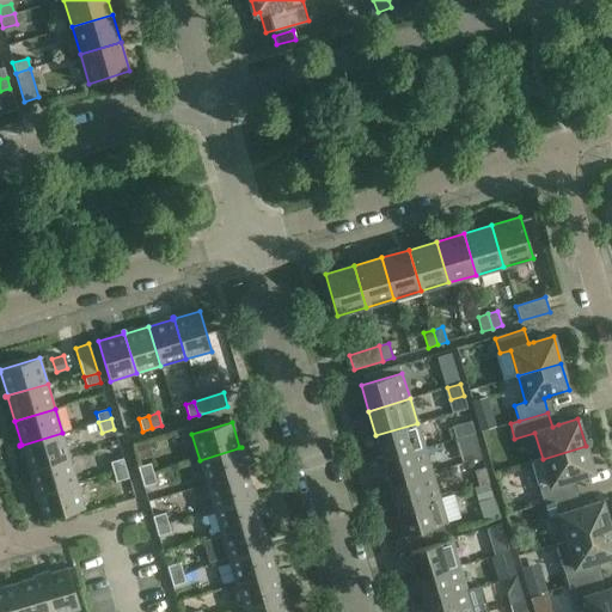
[(457,439),(475,433),(471,422),(453,427),(457,439)]
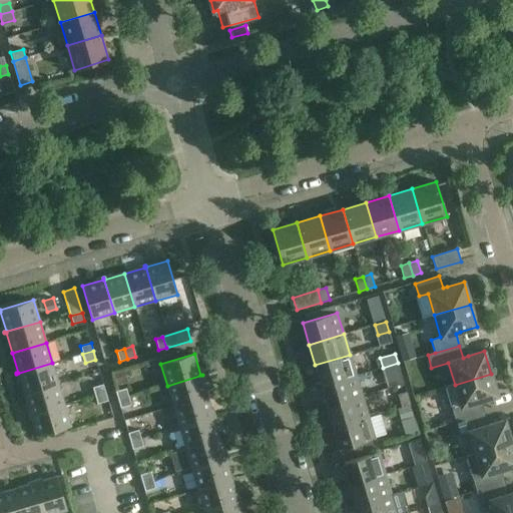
[(321,386),(356,376),(350,355),(315,365),(321,386)]
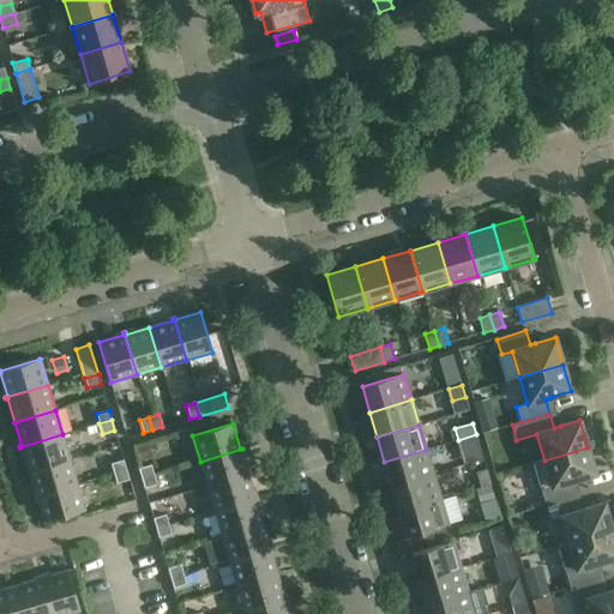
[(22,447),(29,471),(70,459),(62,434),(19,447),(22,447)]
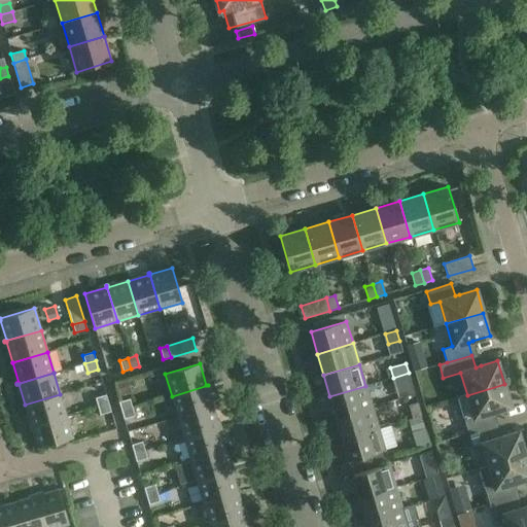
[(118,394),(131,391),(128,380),(115,384),(118,394)]
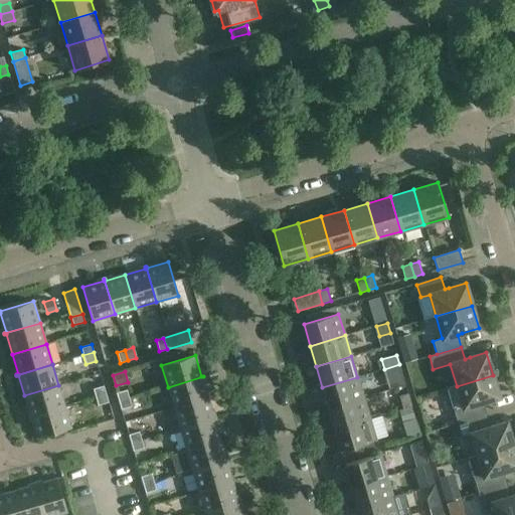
[(457,386),(448,388),(454,410),(458,423),(482,416),(478,404),(483,402),(499,398),(493,375),(457,386)]
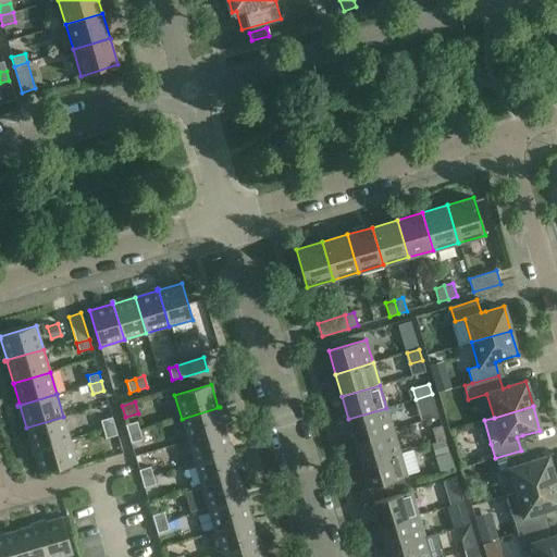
[(220,408),(220,407),(182,419),(188,441),(225,430),(219,408),(220,408)]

--

Written task. Write out the whole of the data exactly; the pictures stay out.

Response area.
[(457,439),(475,433),(471,422),(453,427),(457,439)]
[(321,386),(356,376),(350,355),(315,365),(321,386)]
[(22,447),(29,471),(70,459),(62,434),(19,447),(22,447)]
[(118,394),(131,391),(128,380),(115,384),(118,394)]
[(457,386),(448,388),(454,410),(458,423),(482,416),(478,404),(483,402),(499,398),(493,375),(457,386)]
[(220,408),(220,407),(182,419),(188,441),(225,430),(219,408),(220,408)]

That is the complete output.